*** Opening TASK DATA ***

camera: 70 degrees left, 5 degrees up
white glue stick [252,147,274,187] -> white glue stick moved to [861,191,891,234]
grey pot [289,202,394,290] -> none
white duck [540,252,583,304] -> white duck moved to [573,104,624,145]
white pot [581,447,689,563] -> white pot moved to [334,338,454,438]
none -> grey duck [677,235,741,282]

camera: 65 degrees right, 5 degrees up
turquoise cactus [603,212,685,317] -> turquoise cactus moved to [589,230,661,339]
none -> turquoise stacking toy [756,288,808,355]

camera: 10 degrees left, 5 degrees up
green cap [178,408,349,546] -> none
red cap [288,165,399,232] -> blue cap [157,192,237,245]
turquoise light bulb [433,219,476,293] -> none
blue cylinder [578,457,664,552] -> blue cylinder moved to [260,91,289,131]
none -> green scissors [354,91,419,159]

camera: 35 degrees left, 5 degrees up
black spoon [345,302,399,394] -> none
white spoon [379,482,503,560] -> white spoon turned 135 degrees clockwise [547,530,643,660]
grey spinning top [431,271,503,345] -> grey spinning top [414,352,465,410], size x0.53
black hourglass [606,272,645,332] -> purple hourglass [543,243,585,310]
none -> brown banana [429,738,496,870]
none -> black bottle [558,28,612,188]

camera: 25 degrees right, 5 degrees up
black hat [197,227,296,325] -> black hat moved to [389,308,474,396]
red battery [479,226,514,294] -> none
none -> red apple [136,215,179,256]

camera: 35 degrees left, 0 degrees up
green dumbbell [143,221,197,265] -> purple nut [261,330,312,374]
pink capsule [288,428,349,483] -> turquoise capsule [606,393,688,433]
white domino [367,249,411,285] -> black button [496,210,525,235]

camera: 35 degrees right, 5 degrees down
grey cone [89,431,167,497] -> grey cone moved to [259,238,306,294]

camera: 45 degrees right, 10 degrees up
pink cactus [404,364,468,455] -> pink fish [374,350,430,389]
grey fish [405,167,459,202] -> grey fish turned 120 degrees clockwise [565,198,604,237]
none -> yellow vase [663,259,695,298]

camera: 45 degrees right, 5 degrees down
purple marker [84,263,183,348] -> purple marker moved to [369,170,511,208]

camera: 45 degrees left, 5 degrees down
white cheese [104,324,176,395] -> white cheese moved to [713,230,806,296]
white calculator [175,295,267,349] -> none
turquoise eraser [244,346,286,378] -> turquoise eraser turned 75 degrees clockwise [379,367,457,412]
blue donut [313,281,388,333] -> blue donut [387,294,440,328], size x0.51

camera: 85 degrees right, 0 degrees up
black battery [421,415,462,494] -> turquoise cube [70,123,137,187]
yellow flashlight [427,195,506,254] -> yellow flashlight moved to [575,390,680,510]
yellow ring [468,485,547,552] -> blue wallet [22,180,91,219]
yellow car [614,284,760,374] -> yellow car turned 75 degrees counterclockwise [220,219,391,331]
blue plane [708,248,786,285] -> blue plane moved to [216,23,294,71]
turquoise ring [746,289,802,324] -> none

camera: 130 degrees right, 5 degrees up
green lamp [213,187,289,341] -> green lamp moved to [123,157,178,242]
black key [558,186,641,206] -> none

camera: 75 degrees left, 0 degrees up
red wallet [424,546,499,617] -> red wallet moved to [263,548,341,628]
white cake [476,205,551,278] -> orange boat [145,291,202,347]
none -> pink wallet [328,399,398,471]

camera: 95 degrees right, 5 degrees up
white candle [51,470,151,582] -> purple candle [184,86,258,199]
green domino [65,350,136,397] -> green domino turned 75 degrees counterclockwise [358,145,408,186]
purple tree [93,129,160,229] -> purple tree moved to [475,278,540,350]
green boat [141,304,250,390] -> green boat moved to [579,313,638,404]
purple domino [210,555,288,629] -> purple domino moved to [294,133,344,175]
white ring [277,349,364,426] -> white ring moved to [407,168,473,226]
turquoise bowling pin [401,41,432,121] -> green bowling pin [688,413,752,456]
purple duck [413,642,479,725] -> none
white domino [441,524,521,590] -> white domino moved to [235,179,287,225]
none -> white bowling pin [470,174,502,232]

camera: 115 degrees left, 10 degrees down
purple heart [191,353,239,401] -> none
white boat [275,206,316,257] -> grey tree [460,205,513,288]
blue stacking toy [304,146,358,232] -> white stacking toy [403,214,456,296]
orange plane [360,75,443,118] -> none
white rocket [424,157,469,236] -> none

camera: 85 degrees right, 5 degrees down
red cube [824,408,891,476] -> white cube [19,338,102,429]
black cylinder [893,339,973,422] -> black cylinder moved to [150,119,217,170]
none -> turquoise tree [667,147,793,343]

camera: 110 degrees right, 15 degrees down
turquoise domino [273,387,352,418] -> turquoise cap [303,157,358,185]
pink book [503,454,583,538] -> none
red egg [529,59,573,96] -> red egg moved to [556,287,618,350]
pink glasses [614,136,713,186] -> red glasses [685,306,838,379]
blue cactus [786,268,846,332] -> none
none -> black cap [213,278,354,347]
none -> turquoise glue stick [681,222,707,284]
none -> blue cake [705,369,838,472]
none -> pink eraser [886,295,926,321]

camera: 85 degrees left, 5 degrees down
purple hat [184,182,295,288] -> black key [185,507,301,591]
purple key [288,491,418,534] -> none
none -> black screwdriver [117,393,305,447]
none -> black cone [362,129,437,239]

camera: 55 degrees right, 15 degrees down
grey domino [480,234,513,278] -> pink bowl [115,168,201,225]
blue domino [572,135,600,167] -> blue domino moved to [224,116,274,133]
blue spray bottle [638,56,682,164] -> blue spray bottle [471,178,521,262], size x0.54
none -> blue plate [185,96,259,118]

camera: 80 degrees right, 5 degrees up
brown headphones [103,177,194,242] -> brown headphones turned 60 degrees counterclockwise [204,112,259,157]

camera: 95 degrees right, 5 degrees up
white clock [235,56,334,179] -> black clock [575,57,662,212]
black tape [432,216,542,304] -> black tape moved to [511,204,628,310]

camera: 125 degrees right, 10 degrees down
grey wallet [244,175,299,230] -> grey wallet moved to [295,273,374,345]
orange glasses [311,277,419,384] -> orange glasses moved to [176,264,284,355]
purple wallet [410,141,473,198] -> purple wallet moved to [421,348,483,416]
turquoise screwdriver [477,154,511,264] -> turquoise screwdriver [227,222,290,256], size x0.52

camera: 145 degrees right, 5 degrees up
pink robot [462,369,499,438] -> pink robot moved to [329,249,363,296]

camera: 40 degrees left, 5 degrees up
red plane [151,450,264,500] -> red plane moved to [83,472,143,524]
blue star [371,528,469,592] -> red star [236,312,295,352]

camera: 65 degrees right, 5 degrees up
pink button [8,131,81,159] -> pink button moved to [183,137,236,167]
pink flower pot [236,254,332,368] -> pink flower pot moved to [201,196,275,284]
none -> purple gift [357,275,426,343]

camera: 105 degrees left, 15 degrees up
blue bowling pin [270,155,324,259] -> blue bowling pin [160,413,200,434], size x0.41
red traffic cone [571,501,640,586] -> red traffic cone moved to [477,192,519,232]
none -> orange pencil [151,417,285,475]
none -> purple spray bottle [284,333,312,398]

*** Closing TASK DATA ***

**PROBLEM**
Of all the entries above, repeat only the lines from the line that has "white cheese [104,324,176,395]" to the line that has "camera: 75 degrees left, 0 degrees up", both lines included, exactly.

**YOUR RESPONSE**
white cheese [104,324,176,395] -> white cheese moved to [713,230,806,296]
white calculator [175,295,267,349] -> none
turquoise eraser [244,346,286,378] -> turquoise eraser turned 75 degrees clockwise [379,367,457,412]
blue donut [313,281,388,333] -> blue donut [387,294,440,328], size x0.51

camera: 85 degrees right, 0 degrees up
black battery [421,415,462,494] -> turquoise cube [70,123,137,187]
yellow flashlight [427,195,506,254] -> yellow flashlight moved to [575,390,680,510]
yellow ring [468,485,547,552] -> blue wallet [22,180,91,219]
yellow car [614,284,760,374] -> yellow car turned 75 degrees counterclockwise [220,219,391,331]
blue plane [708,248,786,285] -> blue plane moved to [216,23,294,71]
turquoise ring [746,289,802,324] -> none

camera: 130 degrees right, 5 degrees up
green lamp [213,187,289,341] -> green lamp moved to [123,157,178,242]
black key [558,186,641,206] -> none

camera: 75 degrees left, 0 degrees up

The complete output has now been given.